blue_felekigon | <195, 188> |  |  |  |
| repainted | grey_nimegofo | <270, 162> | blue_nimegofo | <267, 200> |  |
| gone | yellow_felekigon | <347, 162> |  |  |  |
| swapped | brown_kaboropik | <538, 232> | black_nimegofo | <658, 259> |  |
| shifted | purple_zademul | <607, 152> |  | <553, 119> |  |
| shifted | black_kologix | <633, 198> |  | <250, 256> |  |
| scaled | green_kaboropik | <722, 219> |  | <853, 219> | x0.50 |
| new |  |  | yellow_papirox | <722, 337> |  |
....................
**Exercise:** What is needed is a verbatim copy of the data, complete from first line to last.

**Response below:**
blue_felekigon | <195, 188> |  |  |  |
| repainted | grey_nimegofo | <270, 162> | blue_nimegofo | <267, 200> |  |
| gone | yellow_felekigon | <347, 162> |  |  |  |
| swapped | brown_kaboropik | <538, 232> | black_nimegofo | <658, 259> |  |
| shifted | purple_zademul | <607, 152> |  | <553, 119> |  |
| shifted | black_kologix | <633, 198> |  | <250, 256> |  |
| scaled | green_kaboropik | <722, 219> |  | <853, 219> | x0.50 |
| new |  |  | yellow_papirox | <722, 337> |  |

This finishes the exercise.